WHAT YOU HAVE TO DO
Only one stretch of the records below should be repeated. It starts with the line containing "banan [brązowy] [383,209,446,271]" and goes on through the line containing "jajko [czarny] [315,330,354,364]", exactly as written.

◆ ◆ ◆ ◆ ◆ ◆ ◆

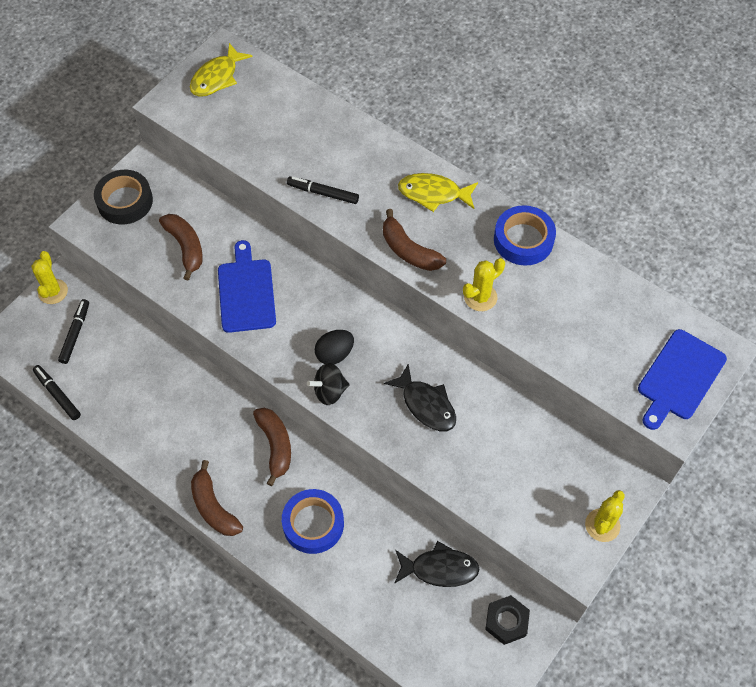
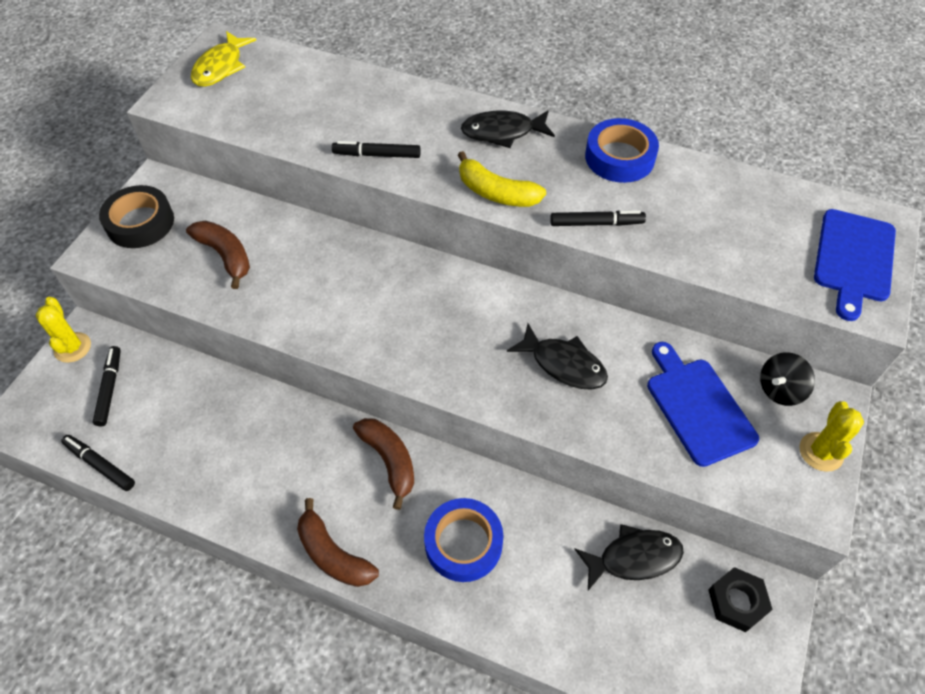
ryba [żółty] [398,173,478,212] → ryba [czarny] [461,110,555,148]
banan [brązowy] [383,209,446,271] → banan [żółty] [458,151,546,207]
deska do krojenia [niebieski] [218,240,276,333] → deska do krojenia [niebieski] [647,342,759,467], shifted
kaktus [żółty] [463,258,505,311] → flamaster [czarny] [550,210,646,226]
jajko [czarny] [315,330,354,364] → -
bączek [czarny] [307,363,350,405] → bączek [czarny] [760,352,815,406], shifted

◆ ◆ ◆ ◆ ◆ ◆ ◆

OUTPUT BELOW
banan [brązowy] [383,209,446,271] → banan [żółty] [458,151,546,207]
deska do krojenia [niebieski] [218,240,276,333] → deska do krojenia [niebieski] [647,342,759,467], shifted
kaktus [żółty] [463,258,505,311] → flamaster [czarny] [550,210,646,226]
jajko [czarny] [315,330,354,364] → -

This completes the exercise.